■ What to do
List every line below that contains the string "pizz". Case counts.

■ Stored records
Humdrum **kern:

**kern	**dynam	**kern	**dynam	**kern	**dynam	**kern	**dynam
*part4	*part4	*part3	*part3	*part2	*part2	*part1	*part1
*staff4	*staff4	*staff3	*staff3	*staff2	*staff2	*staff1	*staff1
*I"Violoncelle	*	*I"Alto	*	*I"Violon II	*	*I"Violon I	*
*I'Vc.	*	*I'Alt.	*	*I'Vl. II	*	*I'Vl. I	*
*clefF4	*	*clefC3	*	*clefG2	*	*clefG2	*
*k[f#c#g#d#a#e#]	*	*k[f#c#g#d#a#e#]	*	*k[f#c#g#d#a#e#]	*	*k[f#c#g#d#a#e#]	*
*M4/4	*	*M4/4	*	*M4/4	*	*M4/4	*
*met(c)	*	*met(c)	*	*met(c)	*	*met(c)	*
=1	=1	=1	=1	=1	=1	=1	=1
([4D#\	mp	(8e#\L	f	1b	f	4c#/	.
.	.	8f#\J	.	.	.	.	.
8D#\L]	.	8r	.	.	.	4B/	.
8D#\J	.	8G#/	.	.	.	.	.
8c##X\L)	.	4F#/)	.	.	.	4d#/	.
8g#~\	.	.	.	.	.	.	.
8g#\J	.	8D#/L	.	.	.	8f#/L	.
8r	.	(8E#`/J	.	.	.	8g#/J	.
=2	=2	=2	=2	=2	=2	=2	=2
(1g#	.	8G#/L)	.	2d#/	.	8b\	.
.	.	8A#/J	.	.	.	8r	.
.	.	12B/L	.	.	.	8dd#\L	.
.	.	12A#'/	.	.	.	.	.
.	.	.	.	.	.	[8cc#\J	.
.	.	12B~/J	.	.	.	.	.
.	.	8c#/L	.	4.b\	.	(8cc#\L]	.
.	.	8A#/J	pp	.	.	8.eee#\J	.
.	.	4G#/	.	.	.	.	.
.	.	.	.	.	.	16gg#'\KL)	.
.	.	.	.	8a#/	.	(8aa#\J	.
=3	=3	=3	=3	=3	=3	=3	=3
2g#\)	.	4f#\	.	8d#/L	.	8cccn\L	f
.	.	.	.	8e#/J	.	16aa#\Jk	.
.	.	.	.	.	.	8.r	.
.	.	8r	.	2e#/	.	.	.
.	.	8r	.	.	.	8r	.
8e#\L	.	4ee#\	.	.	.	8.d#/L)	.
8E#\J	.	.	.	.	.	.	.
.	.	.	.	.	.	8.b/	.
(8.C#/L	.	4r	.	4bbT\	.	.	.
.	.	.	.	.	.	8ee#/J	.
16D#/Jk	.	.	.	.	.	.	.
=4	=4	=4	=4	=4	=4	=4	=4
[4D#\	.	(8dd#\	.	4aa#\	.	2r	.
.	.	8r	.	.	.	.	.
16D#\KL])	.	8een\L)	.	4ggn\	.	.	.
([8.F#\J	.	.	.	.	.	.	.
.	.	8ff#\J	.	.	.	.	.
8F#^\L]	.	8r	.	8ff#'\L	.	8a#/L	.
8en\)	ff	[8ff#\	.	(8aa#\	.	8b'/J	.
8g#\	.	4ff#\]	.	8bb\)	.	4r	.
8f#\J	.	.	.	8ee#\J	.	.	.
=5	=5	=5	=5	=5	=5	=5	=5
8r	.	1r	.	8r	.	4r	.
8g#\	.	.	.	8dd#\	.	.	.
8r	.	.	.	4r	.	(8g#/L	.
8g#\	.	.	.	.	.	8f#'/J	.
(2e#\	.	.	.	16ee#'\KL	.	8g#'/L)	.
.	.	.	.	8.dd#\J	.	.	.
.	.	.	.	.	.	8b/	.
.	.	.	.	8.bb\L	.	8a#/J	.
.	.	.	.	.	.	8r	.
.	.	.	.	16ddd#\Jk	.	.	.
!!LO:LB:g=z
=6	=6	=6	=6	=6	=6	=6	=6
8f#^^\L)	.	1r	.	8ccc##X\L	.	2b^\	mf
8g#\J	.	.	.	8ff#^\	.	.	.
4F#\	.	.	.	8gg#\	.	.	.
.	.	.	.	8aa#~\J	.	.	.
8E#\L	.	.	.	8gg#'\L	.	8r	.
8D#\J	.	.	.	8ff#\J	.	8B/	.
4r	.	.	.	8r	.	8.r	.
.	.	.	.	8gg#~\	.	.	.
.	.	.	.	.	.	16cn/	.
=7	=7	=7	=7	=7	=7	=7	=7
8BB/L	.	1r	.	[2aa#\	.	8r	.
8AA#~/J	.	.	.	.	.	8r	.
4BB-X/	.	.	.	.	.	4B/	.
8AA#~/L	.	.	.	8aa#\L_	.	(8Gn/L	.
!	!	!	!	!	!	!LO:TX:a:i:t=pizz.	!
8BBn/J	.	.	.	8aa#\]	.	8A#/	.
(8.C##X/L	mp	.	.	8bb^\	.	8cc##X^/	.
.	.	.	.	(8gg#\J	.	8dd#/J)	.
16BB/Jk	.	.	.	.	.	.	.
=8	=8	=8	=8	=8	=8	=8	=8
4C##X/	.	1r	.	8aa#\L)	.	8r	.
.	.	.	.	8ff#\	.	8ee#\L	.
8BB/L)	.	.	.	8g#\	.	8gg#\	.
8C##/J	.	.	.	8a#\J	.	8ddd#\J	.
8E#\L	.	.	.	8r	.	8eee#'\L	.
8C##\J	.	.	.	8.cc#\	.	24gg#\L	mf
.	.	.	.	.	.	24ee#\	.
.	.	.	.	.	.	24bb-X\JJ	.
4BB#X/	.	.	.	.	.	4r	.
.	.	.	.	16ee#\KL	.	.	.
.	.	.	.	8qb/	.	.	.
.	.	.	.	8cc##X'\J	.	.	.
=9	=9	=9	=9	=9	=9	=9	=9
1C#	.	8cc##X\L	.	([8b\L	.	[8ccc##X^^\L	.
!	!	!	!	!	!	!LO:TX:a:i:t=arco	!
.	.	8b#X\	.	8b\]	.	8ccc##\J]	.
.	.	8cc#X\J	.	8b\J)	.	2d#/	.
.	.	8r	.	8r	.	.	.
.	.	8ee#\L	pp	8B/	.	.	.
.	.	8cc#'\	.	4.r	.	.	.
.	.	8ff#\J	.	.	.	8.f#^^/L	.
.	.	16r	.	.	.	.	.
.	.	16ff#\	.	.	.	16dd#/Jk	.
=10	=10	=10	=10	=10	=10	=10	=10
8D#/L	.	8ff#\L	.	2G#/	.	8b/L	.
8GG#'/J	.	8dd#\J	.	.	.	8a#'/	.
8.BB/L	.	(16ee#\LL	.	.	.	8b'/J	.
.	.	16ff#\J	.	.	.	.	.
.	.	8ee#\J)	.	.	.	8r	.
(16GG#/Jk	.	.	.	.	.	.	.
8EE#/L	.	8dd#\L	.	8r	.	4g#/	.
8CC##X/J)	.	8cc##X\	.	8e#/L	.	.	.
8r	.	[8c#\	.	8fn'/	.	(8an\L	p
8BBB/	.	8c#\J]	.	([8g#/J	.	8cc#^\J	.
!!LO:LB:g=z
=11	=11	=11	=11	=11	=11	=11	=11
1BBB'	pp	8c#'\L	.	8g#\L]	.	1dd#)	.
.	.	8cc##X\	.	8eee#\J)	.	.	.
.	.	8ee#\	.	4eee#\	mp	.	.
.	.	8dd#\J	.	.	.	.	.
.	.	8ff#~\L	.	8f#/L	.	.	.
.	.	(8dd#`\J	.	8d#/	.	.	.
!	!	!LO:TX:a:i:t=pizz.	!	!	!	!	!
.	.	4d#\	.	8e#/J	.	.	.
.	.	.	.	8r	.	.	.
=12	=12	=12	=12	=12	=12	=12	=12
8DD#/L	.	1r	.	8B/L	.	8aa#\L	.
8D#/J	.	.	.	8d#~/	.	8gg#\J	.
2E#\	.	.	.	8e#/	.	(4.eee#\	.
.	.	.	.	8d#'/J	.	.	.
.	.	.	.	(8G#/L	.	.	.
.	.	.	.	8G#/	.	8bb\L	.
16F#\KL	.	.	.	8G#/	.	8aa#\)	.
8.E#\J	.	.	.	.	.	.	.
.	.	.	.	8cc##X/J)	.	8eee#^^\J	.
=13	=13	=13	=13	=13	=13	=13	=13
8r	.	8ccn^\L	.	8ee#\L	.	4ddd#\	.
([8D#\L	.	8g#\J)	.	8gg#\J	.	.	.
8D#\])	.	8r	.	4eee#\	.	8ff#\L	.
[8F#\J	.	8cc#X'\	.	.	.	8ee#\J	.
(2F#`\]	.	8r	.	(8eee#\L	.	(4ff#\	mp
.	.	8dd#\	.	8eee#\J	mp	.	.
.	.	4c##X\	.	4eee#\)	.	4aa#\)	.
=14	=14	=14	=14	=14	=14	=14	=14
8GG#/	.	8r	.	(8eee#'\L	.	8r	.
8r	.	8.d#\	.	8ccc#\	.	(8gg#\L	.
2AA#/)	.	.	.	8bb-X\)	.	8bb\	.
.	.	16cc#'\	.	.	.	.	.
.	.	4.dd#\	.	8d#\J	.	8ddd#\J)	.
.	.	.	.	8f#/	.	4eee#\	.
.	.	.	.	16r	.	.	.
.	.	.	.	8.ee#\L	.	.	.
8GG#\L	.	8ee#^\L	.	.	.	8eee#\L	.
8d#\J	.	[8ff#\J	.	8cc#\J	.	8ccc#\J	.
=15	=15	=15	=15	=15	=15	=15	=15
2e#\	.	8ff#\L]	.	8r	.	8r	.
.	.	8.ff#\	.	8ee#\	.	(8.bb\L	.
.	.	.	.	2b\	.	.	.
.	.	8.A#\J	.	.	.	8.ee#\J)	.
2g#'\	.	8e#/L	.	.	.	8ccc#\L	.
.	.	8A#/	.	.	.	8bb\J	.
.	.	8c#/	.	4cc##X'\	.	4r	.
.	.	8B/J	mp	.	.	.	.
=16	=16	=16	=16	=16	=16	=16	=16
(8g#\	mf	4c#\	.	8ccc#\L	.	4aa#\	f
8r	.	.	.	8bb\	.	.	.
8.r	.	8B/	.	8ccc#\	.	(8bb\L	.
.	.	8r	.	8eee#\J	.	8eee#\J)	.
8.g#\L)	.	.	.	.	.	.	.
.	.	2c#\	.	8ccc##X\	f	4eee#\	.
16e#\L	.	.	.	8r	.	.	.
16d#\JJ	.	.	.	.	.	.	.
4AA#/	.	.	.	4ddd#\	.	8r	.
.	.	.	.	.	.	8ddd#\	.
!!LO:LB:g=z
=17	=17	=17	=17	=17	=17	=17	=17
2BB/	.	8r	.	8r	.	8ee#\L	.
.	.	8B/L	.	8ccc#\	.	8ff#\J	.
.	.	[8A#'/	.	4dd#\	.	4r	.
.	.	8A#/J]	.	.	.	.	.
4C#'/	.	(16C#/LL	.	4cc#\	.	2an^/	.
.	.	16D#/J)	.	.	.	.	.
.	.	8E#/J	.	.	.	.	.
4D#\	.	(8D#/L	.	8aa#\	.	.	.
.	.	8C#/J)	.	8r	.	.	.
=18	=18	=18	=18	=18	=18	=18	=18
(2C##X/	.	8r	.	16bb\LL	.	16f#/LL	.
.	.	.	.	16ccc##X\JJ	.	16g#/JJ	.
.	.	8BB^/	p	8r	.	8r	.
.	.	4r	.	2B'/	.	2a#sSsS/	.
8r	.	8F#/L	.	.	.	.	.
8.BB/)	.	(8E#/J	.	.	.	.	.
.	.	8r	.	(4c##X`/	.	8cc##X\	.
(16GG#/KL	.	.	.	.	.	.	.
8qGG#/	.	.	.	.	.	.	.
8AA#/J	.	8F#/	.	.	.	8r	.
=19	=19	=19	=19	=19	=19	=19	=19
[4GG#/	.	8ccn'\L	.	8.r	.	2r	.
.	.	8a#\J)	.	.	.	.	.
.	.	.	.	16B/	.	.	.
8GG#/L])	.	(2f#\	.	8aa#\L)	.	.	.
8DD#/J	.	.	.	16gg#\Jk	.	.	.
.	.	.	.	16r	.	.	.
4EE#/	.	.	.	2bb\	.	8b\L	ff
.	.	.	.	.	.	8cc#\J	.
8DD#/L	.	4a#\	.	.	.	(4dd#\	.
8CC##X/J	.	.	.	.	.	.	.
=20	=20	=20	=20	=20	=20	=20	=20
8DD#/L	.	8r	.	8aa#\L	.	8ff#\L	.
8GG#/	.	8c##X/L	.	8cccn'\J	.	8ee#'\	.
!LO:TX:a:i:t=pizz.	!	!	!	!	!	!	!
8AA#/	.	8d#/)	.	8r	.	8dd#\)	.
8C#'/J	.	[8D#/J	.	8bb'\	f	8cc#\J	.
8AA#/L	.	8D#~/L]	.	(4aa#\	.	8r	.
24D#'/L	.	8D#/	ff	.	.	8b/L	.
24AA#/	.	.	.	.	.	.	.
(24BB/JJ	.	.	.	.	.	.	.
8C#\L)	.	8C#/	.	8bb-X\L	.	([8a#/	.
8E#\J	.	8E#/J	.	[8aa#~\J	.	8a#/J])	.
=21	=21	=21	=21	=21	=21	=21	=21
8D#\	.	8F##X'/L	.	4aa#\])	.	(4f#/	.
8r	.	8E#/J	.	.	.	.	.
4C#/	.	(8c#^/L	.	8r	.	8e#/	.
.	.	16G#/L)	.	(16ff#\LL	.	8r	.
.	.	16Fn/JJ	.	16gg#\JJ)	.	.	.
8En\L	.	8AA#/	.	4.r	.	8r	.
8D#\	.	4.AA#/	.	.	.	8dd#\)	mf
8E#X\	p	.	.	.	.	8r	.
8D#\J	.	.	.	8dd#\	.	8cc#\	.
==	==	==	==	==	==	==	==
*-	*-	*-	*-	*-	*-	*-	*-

■ Result for this exercise
!	!	!	!	!	!	!LO:TX:a:i:t=pizz.	!
!	!	!LO:TX:a:i:t=pizz.	!	!	!	!	!
!LO:TX:a:i:t=pizz.	!	!	!	!	!	!	!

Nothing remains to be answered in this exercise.